START Exercise data
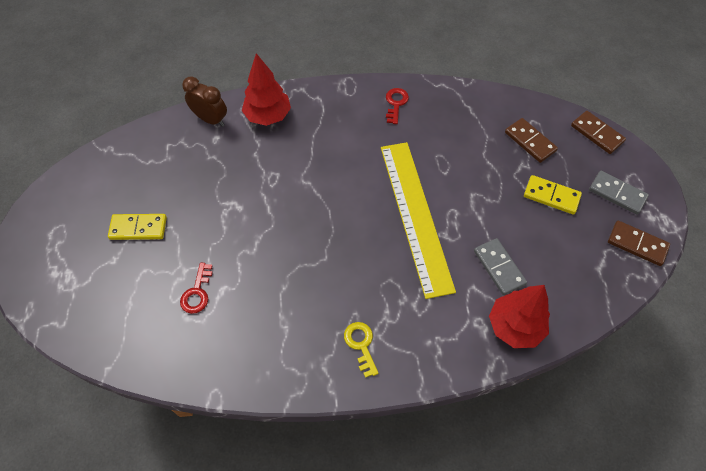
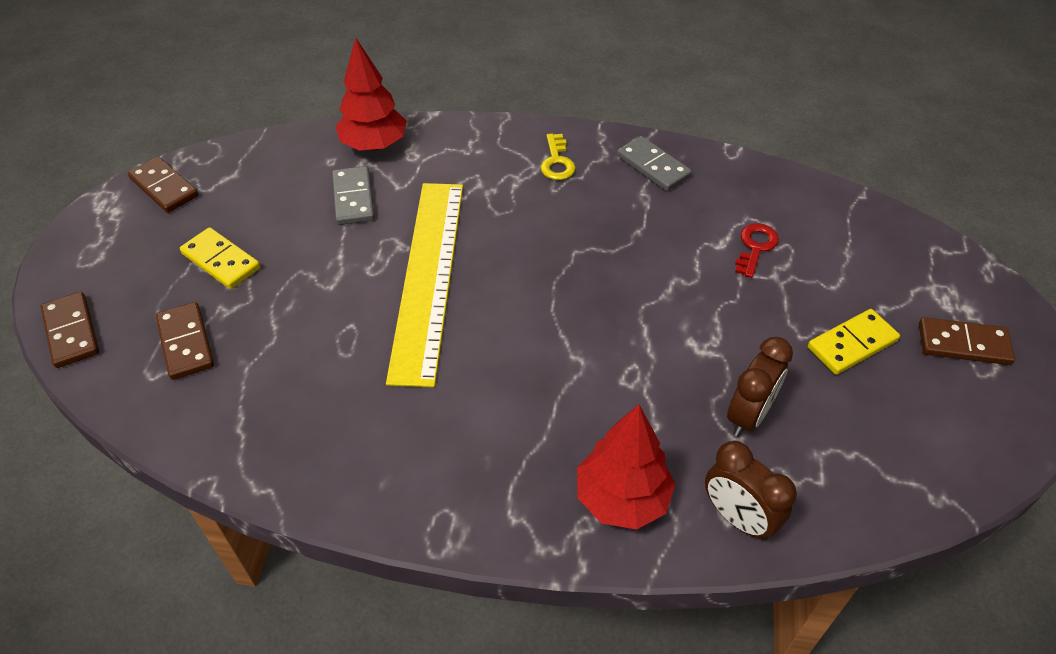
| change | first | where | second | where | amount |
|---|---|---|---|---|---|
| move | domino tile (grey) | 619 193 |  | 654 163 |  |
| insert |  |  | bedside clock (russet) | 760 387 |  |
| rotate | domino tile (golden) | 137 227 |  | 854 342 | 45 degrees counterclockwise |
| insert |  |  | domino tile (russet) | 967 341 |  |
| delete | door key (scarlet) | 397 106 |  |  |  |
END Exercise data
**Problem details**
Could you output the lines above, exactly as written, from the one containing "move | domino" through the last, with both ends included and no others?

**Answer to this exercise**
| move | domino tile (grey) | 619 193 |  | 654 163 |  |
| insert |  |  | bedside clock (russet) | 760 387 |  |
| rotate | domino tile (golden) | 137 227 |  | 854 342 | 45 degrees counterclockwise |
| insert |  |  | domino tile (russet) | 967 341 |  |
| delete | door key (scarlet) | 397 106 |  |  |  |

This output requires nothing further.